▶ **The task**
Exactly as written, return all the data, leaving its pictures behind.

Collected data entries:
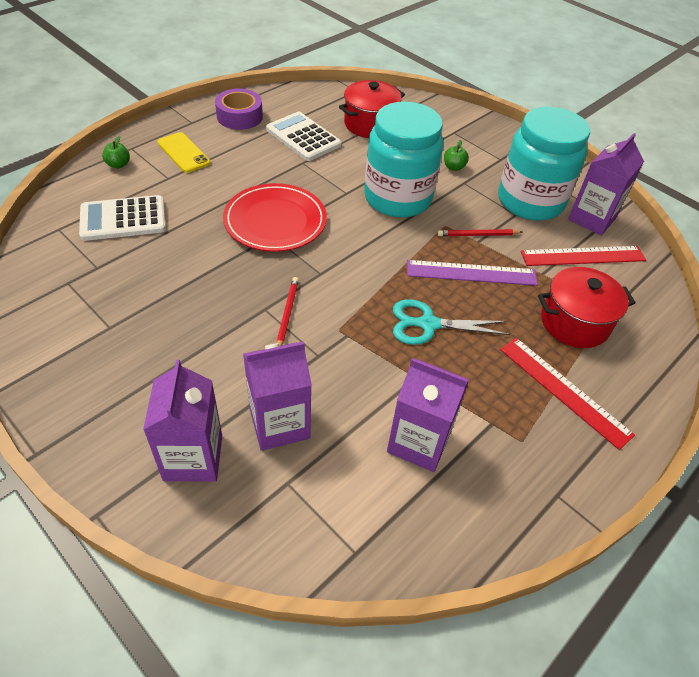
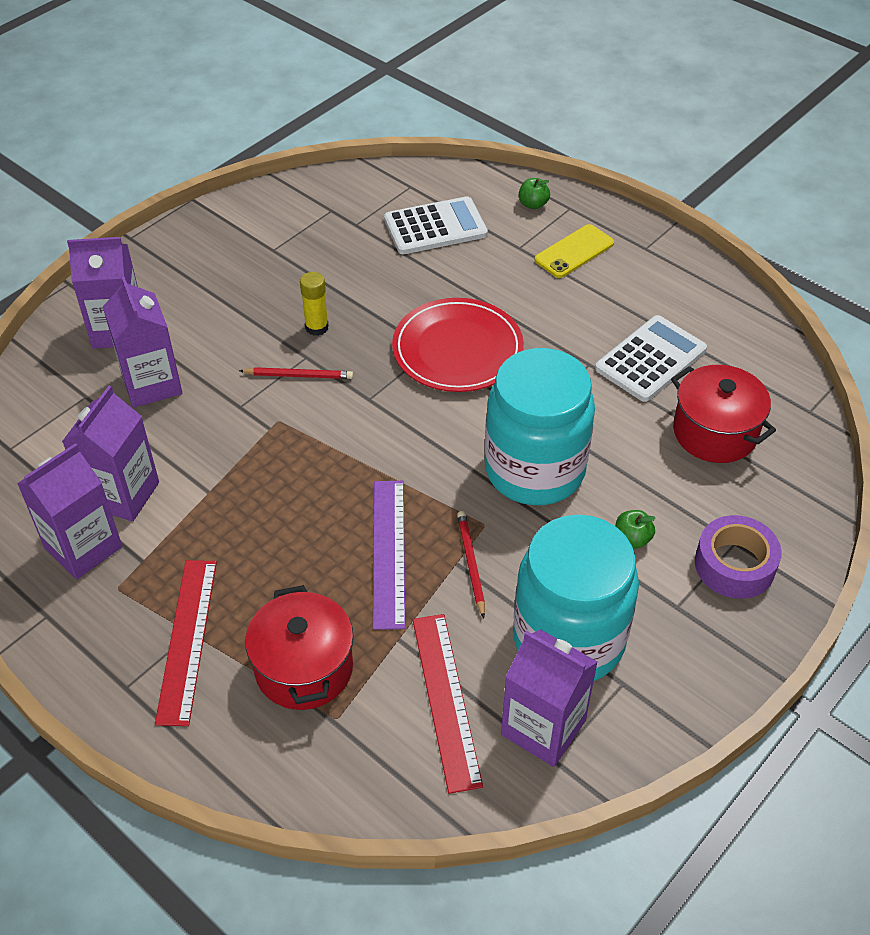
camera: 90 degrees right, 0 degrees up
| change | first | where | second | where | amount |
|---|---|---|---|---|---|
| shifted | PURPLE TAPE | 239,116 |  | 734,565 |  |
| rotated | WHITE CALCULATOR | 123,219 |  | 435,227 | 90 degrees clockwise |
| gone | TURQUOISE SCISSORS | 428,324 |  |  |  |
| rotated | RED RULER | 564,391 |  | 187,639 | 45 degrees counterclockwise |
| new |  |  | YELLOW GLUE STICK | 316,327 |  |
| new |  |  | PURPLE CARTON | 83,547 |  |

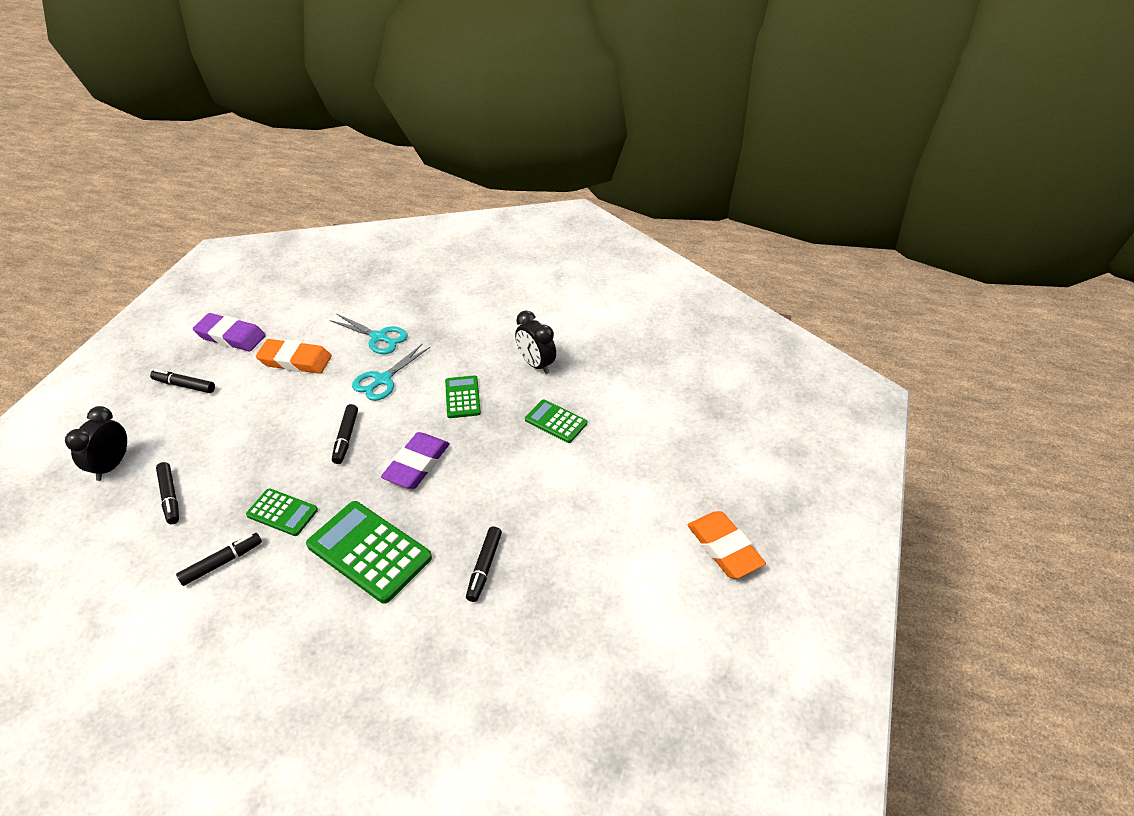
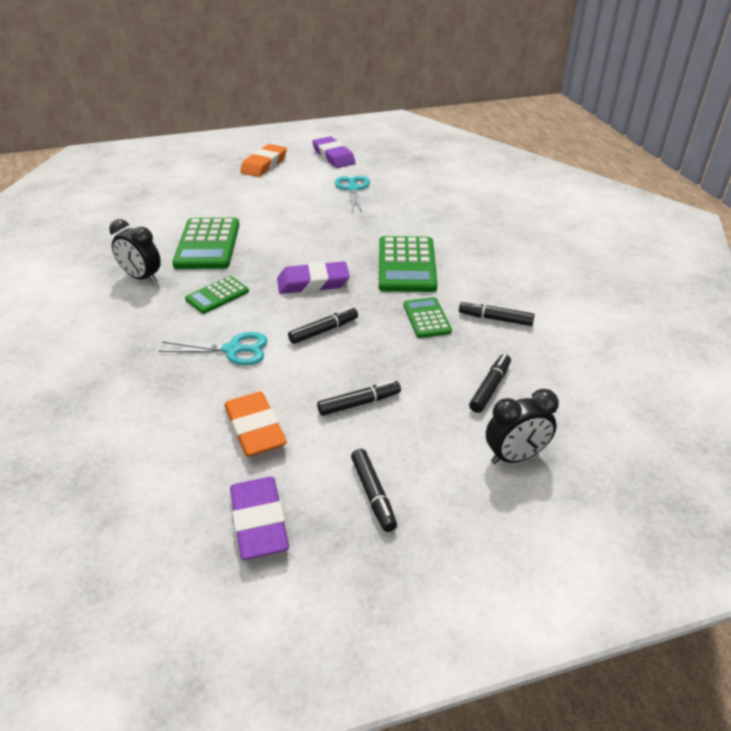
camera: 125 degrees left, 5 degrees down
| change | first | where | second | where | amount |
|---|---|---|---|---|---|
| rotated | BLACK CLOCK | 536,364 |  | 142,278 | 105 degrees clockwise |
| shifted | TURQUOISE SCISSORS | 379,337 |  | 353,189 |  |
| scaled | GREEN CALCULATOR | 556,422 |  | 208,244 | x1.76 |
| shifted | BLACK MARKER | 484,567 |  | 359,403 |  |
| new |  |  | PURPLE ERASER | 333,156 |  |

▶ **Task output**
camera: 90 degrees right, 0 degrees up
| change | first | where | second | where | amount |
|---|---|---|---|---|---|
| shifted | PURPLE TAPE | 239,116 |  | 734,565 |  |
| rotated | WHITE CALCULATOR | 123,219 |  | 435,227 | 90 degrees clockwise |
| gone | TURQUOISE SCISSORS | 428,324 |  |  |  |
| rotated | RED RULER | 564,391 |  | 187,639 | 45 degrees counterclockwise |
| new |  |  | YELLOW GLUE STICK | 316,327 |  |
| new |  |  | PURPLE CARTON | 83,547 |  |

camera: 125 degrees left, 5 degrees down
| change | first | where | second | where | amount |
|---|---|---|---|---|---|
| rotated | BLACK CLOCK | 536,364 |  | 142,278 | 105 degrees clockwise |
| shifted | TURQUOISE SCISSORS | 379,337 |  | 353,189 |  |
| scaled | GREEN CALCULATOR | 556,422 |  | 208,244 | x1.76 |
| shifted | BLACK MARKER | 484,567 |  | 359,403 |  |
| new |  |  | PURPLE ERASER | 333,156 |  |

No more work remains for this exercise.